- Exercise prompt -
With the pictures excluded, repeat every entry exactly.

----- Input data

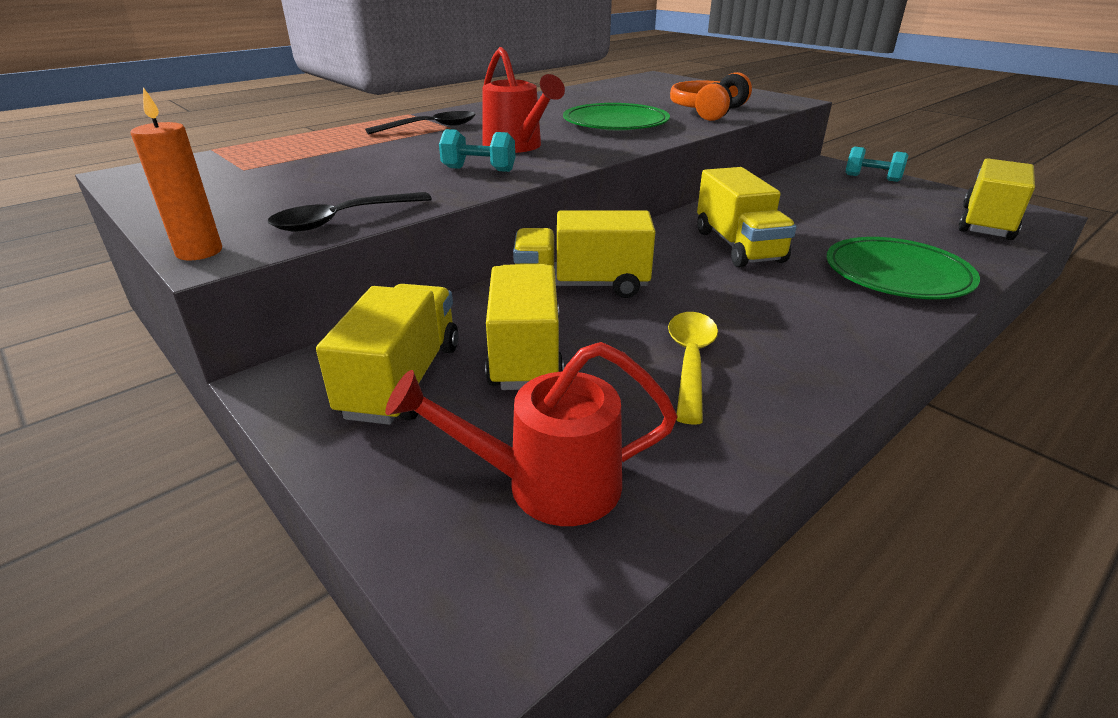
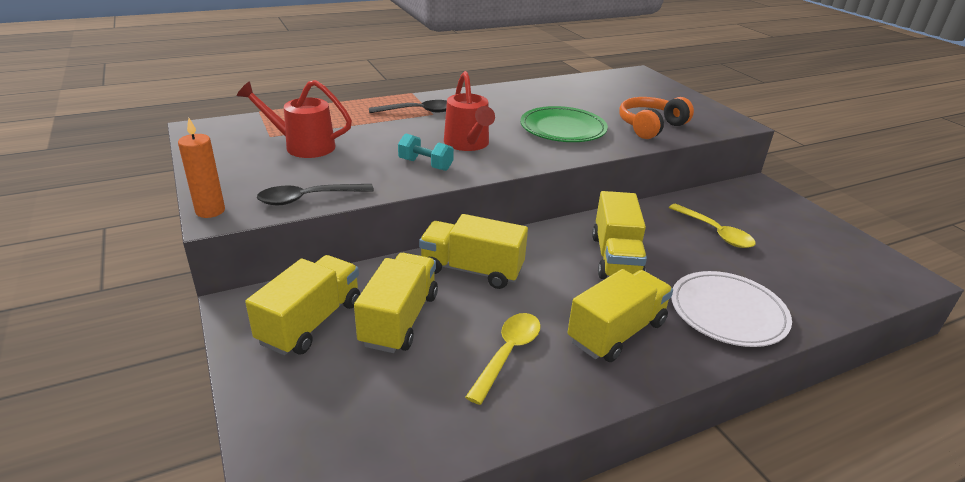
camera: 15 degrees right, 0 degrees up
(546, 485) = (357, 421): red watering can -> red watering can (303, 146)
(821, 208) = (715, 232): none -> yellow spoon
(872, 178) = (788, 207): turquoise dumbbell -> none
(897, 274) = (728, 312): green plate -> white plate
(986, 223) = (854, 277): yellow truck -> yellow truck (616, 332)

----------

- Answer for the task -
camera: 15 degrees right, 0 degrees up
(546, 485) = (357, 421): red watering can -> red watering can (303, 146)
(821, 208) = (715, 232): none -> yellow spoon
(872, 178) = (788, 207): turquoise dumbbell -> none
(897, 274) = (728, 312): green plate -> white plate
(986, 223) = (854, 277): yellow truck -> yellow truck (616, 332)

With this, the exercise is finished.